_Task brief_
The lines to copy are those with "DGND" in them. Pull each one from the entries below.

_Source material_
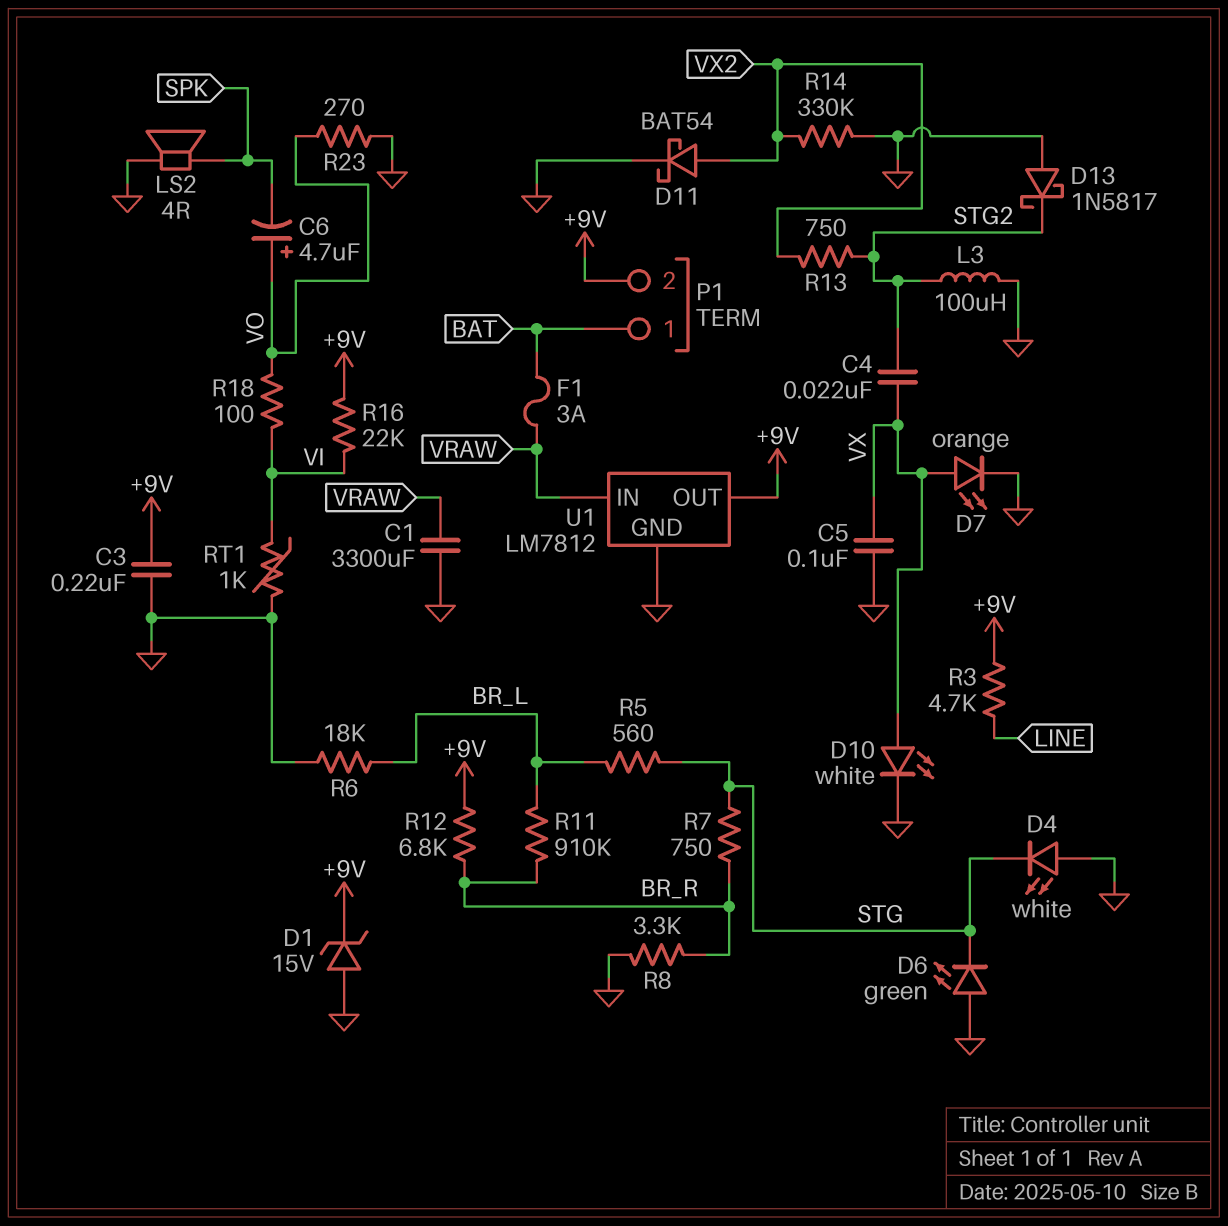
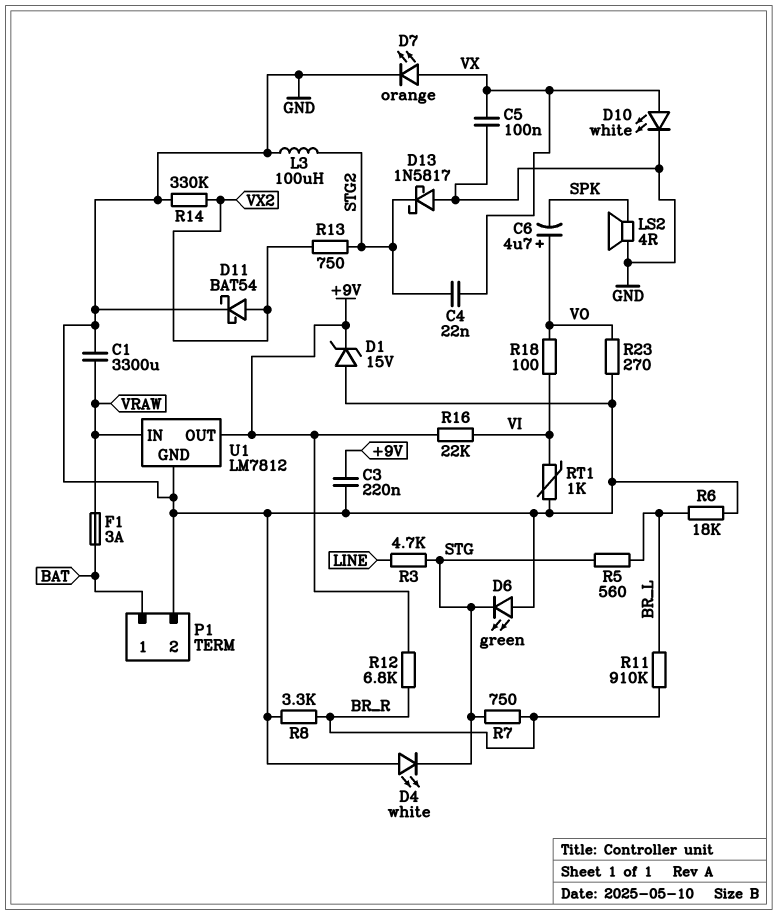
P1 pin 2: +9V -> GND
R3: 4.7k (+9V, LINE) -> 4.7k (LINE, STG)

---

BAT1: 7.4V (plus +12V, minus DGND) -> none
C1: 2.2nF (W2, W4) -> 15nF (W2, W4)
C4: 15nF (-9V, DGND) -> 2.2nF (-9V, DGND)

_Response_
BAT1: 7.4V (plus +12V, minus DGND) -> none
C4: 15nF (-9V, DGND) -> 2.2nF (-9V, DGND)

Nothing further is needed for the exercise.